Copy each line exactly. Leave nothing out.

# Records provided:
— Begin —
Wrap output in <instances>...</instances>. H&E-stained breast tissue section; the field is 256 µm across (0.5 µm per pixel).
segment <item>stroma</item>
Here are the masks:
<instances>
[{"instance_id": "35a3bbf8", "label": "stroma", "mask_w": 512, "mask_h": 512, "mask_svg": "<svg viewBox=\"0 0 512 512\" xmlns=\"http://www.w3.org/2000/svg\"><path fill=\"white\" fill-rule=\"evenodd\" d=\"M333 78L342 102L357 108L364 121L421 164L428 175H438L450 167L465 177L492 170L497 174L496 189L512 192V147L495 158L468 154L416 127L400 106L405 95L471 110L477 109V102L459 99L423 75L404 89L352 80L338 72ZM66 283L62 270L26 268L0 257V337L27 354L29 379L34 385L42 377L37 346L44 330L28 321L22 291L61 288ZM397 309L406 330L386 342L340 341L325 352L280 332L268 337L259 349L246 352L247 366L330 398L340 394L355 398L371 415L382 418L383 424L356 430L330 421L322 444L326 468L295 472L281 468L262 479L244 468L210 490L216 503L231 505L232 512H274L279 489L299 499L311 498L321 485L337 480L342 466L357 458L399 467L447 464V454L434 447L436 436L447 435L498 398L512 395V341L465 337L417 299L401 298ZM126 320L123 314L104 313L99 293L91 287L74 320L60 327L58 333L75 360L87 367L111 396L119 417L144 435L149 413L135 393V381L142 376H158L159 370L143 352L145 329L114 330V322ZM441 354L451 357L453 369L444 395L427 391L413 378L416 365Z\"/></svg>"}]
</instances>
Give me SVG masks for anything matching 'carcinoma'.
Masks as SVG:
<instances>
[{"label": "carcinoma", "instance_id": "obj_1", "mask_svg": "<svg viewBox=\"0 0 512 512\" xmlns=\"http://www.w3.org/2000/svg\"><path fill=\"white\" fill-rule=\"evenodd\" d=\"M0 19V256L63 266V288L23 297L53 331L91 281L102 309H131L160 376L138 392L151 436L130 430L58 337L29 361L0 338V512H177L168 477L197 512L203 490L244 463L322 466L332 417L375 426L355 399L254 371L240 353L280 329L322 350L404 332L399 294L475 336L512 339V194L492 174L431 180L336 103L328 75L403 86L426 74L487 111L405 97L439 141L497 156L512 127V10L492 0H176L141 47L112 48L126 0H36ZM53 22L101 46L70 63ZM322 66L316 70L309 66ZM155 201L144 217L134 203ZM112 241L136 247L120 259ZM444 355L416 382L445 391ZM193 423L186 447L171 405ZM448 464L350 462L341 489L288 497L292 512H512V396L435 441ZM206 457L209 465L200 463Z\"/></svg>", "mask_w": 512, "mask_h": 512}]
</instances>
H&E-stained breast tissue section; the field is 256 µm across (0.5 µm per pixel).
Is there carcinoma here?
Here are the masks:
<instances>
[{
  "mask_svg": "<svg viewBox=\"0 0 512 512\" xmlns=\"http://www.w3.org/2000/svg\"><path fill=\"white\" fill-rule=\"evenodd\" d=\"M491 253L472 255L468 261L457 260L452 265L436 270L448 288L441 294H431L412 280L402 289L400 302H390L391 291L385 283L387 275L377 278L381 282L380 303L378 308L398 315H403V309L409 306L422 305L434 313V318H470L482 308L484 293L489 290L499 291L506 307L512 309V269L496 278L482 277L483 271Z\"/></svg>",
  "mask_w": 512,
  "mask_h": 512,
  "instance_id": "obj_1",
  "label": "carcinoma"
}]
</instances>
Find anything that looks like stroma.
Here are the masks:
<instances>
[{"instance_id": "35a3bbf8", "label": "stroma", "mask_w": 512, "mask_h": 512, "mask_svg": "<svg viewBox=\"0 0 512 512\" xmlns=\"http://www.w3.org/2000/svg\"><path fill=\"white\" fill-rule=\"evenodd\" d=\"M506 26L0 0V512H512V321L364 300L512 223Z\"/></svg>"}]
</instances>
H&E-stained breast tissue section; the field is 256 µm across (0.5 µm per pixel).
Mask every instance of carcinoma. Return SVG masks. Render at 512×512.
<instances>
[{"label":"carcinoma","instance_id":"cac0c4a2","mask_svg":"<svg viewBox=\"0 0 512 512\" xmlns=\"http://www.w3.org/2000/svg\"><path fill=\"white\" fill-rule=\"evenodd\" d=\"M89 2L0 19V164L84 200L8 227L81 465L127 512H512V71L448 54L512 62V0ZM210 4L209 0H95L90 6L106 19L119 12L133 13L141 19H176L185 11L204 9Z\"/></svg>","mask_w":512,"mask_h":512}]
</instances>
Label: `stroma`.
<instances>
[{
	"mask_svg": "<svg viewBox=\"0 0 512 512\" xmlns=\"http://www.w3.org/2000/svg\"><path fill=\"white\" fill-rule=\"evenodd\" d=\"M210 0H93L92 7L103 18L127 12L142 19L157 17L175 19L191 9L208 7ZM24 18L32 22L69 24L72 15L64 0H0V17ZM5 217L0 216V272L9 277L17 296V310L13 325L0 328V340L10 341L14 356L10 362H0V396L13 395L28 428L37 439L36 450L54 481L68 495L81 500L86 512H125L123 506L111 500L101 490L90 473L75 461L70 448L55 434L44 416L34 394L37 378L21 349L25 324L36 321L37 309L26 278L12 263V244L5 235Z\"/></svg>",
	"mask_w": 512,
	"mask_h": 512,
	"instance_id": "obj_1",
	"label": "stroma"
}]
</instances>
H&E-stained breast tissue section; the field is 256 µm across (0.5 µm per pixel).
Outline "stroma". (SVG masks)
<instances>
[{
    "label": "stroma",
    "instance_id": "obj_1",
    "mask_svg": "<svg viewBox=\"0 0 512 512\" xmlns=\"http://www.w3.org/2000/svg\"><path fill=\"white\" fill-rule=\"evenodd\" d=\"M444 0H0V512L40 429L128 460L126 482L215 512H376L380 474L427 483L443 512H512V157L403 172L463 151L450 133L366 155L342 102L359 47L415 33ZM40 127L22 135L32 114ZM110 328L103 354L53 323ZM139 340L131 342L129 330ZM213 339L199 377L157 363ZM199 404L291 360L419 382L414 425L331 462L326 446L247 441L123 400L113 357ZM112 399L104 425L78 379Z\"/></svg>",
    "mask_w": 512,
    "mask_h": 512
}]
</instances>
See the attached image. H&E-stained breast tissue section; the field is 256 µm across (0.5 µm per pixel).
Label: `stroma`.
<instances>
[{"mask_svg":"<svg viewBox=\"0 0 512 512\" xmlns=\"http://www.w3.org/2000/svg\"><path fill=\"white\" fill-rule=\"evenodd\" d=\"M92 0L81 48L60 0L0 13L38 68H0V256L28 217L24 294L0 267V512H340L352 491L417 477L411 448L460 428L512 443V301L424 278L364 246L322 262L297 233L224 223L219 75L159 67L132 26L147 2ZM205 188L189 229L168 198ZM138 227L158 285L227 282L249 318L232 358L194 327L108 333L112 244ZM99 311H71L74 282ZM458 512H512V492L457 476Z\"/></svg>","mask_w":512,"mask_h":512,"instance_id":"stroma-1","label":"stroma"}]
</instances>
— End —
# Reply:
Wrap output in <instances>...</instances>. H&E-stained breast tissue section; the field is 256 µm across (0.5 µm per pixel).
segment <item>stroma</item>
Here are the masks:
<instances>
[{"instance_id": "35a3bbf8", "label": "stroma", "mask_w": 512, "mask_h": 512, "mask_svg": "<svg viewBox=\"0 0 512 512\" xmlns=\"http://www.w3.org/2000/svg\"><path fill=\"white\" fill-rule=\"evenodd\" d=\"M333 78L342 102L357 108L364 121L421 164L428 175H438L450 167L465 177L492 170L497 174L496 189L512 192V147L495 158L468 154L416 127L400 106L405 95L471 110L477 109V102L459 99L423 75L404 89L352 80L338 72ZM66 283L62 270L26 268L0 257V337L27 354L29 379L34 385L42 377L37 346L44 330L28 321L22 291L61 288ZM397 309L406 330L386 342L340 341L325 352L280 332L268 337L259 349L246 352L247 366L330 398L340 394L355 398L371 415L382 418L383 424L356 430L330 421L322 444L326 468L295 472L281 468L262 479L244 468L210 490L216 503L231 505L232 512H274L279 489L299 499L311 498L321 485L337 480L342 466L357 458L399 467L447 464V454L434 447L436 436L447 435L498 398L512 395V341L465 337L417 299L401 298ZM126 320L123 314L104 313L99 293L91 287L74 320L60 327L58 333L75 360L87 367L111 396L119 417L144 435L149 413L135 393V381L142 376H158L159 370L143 352L145 329L114 330V322ZM441 354L451 357L453 369L444 395L427 391L413 378L416 365Z\"/></svg>"}]
</instances>
Give me SVG masks for anything matching 'carcinoma'.
Masks as SVG:
<instances>
[{"label": "carcinoma", "instance_id": "obj_1", "mask_svg": "<svg viewBox=\"0 0 512 512\" xmlns=\"http://www.w3.org/2000/svg\"><path fill=\"white\" fill-rule=\"evenodd\" d=\"M0 19V256L63 266V288L23 297L53 331L91 281L102 309H131L160 376L138 392L151 436L130 430L58 337L29 361L0 338V512H177L168 477L197 512L203 490L244 463L322 466L332 417L375 426L355 399L254 371L240 353L280 329L322 350L404 332L399 294L475 336L512 339V194L492 174L431 180L336 103L328 75L403 86L426 74L487 111L405 97L439 141L497 156L512 127V10L492 0H176L141 47L112 48L126 0H36ZM53 22L101 46L70 63ZM322 66L316 70L309 66ZM155 201L144 217L134 203ZM112 241L136 247L120 259ZM444 355L416 382L445 391ZM193 423L186 447L171 405ZM448 464L350 462L341 489L288 497L292 512H512V396L435 441ZM206 457L209 465L200 463Z\"/></svg>", "mask_w": 512, "mask_h": 512}]
</instances>
H&E-stained breast tissue section; the field is 256 µm across (0.5 µm per pixel).
Is there carcinoma here?
Here are the masks:
<instances>
[{
  "mask_svg": "<svg viewBox=\"0 0 512 512\" xmlns=\"http://www.w3.org/2000/svg\"><path fill=\"white\" fill-rule=\"evenodd\" d=\"M491 253L472 255L468 261L457 260L452 265L436 270L448 288L441 294H431L412 280L402 289L400 302H390L391 291L385 283L387 275L377 278L381 282L380 303L378 308L398 315H403V309L409 306L422 305L434 313V318H470L482 308L484 293L489 290L499 291L506 307L512 309V269L496 278L482 277L483 271Z\"/></svg>",
  "mask_w": 512,
  "mask_h": 512,
  "instance_id": "obj_1",
  "label": "carcinoma"
}]
</instances>
Find anything that looks like stroma.
Here are the masks:
<instances>
[{"instance_id": "35a3bbf8", "label": "stroma", "mask_w": 512, "mask_h": 512, "mask_svg": "<svg viewBox=\"0 0 512 512\" xmlns=\"http://www.w3.org/2000/svg\"><path fill=\"white\" fill-rule=\"evenodd\" d=\"M506 26L0 0V512H512V321L364 300L512 223Z\"/></svg>"}]
</instances>
H&E-stained breast tissue section; the field is 256 µm across (0.5 µm per pixel).
Mask every instance of carcinoma. Return SVG masks. Render at 512×512.
<instances>
[{"label":"carcinoma","instance_id":"cac0c4a2","mask_svg":"<svg viewBox=\"0 0 512 512\" xmlns=\"http://www.w3.org/2000/svg\"><path fill=\"white\" fill-rule=\"evenodd\" d=\"M89 2L0 19V164L84 200L8 227L81 465L127 512H512V71L448 54L512 62V0ZM210 4L209 0H95L90 6L106 19L119 12L133 13L141 19H176L185 11L204 9Z\"/></svg>","mask_w":512,"mask_h":512}]
</instances>
Label: `stroma`.
<instances>
[{
	"mask_svg": "<svg viewBox=\"0 0 512 512\" xmlns=\"http://www.w3.org/2000/svg\"><path fill=\"white\" fill-rule=\"evenodd\" d=\"M210 0H93L92 7L103 18L127 12L142 19L157 17L175 19L191 9L208 7ZM24 18L32 22L69 24L72 15L64 0H0V17ZM5 217L0 216V272L9 277L17 296V310L13 325L0 328V340L10 341L14 356L10 362H0V396L13 395L28 428L37 439L36 450L54 481L68 495L81 500L86 512H125L123 506L111 500L101 490L90 473L75 461L70 448L55 434L44 416L34 394L37 378L21 349L25 324L36 321L37 309L26 278L12 263V244L5 235Z\"/></svg>",
	"mask_w": 512,
	"mask_h": 512,
	"instance_id": "obj_1",
	"label": "stroma"
}]
</instances>
H&E-stained breast tissue section; the field is 256 µm across (0.5 µm per pixel).
Outline "stroma". (SVG masks)
<instances>
[{
    "label": "stroma",
    "instance_id": "obj_1",
    "mask_svg": "<svg viewBox=\"0 0 512 512\" xmlns=\"http://www.w3.org/2000/svg\"><path fill=\"white\" fill-rule=\"evenodd\" d=\"M444 0H0V512L40 429L128 460L126 482L215 512H376L380 474L427 483L443 512H512V157L403 172L463 151L450 133L366 155L342 102L359 47L415 33ZM40 127L22 135L32 114ZM110 328L103 354L53 323ZM139 340L131 342L129 330ZM213 339L199 377L157 363ZM199 404L291 360L419 382L414 425L331 462L326 446L247 441L123 400L113 357ZM112 399L104 425L78 379Z\"/></svg>",
    "mask_w": 512,
    "mask_h": 512
}]
</instances>
See the attached image. H&E-stained breast tissue section; the field is 256 µm across (0.5 µm per pixel).
Label: `stroma`.
<instances>
[{"mask_svg":"<svg viewBox=\"0 0 512 512\" xmlns=\"http://www.w3.org/2000/svg\"><path fill=\"white\" fill-rule=\"evenodd\" d=\"M92 0L81 48L60 0L0 13L38 68H0V256L28 217L24 294L0 267V512H340L352 491L417 477L411 448L460 428L512 443V301L424 278L364 246L322 262L297 233L224 223L219 75L159 67L132 26L147 2ZM205 188L189 229L168 198ZM138 227L158 285L227 282L249 318L232 358L194 327L108 333L112 244ZM99 311H71L74 282ZM458 512H512V492L457 476Z\"/></svg>","mask_w":512,"mask_h":512,"instance_id":"stroma-1","label":"stroma"}]
</instances>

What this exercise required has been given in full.